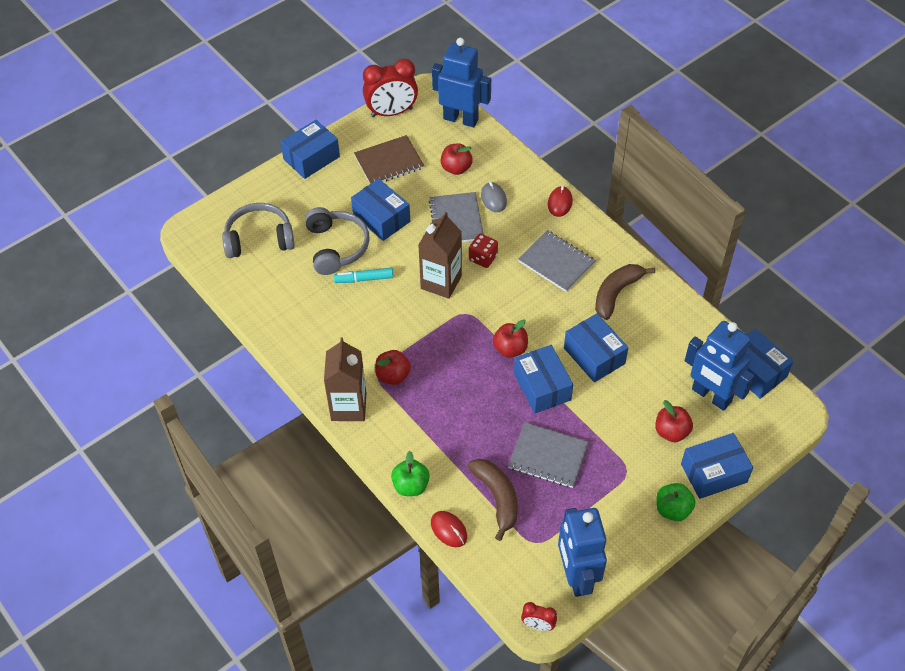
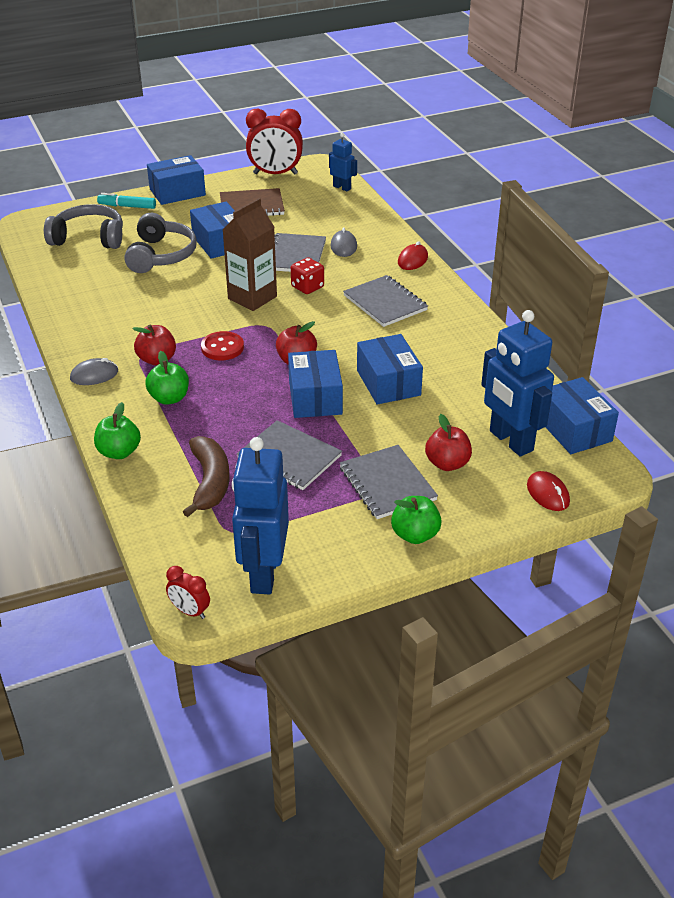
camera: 15 degrees right, 15 degrees down
(348, 406) = (94, 375): brown carton -> grey mouse
(364, 279) = (174, 282): turquoise marker -> turquoise marker (127, 206)
(424, 417) = (169, 398): none -> green apple
(442, 348) = (222, 347): none -> red button
(449, 530) = (137, 499): red mouse -> red mouse (548, 494)
(456, 168) = (317, 220): red apple -> none
(461, 119) = (342, 187): blue robot -> blue robot, size x0.51
(616, 293) = (439, 337): brown banana -> none
(633, 464) = (387, 484): none -> grey notebook
(713, 473) = (482, 511): blue box -> none

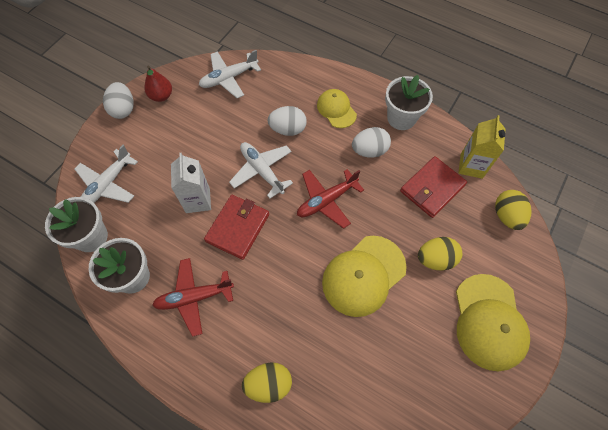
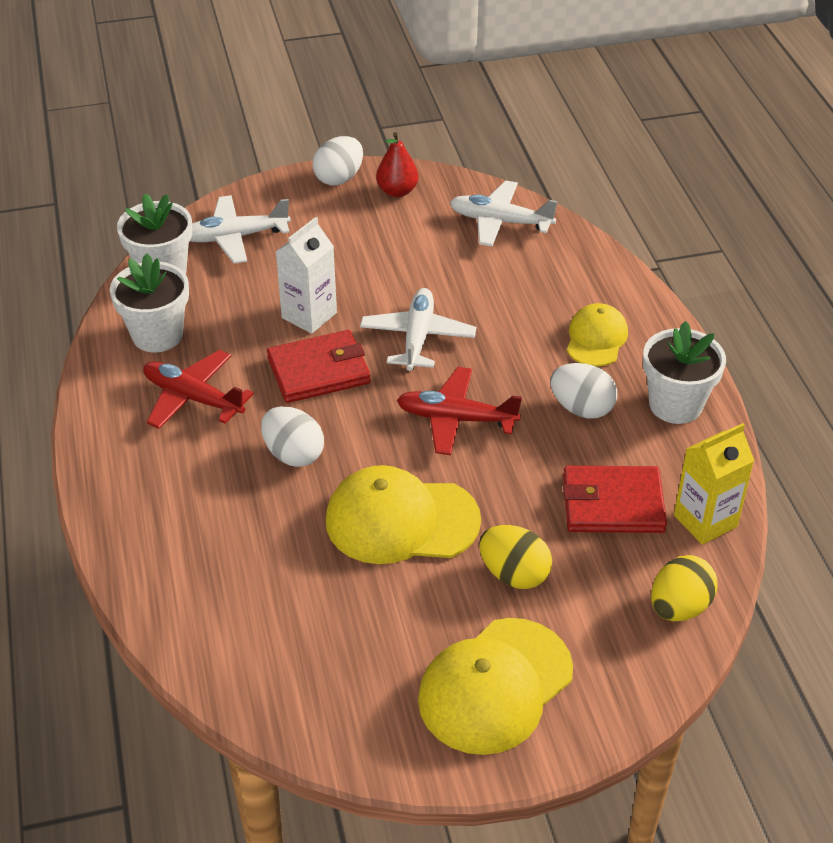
camera: 45 degrees right, 20 degrees down
(268, 384) = (168, 530): yellow egg -> none
(288, 129) = (504, 318): white egg -> white egg (293, 454)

-*-*-

[WHAT TO DO] Look for the word "down" in the listing above and state how many lines have it; give the number and nothing else.

[EXERCISE RESULT] 2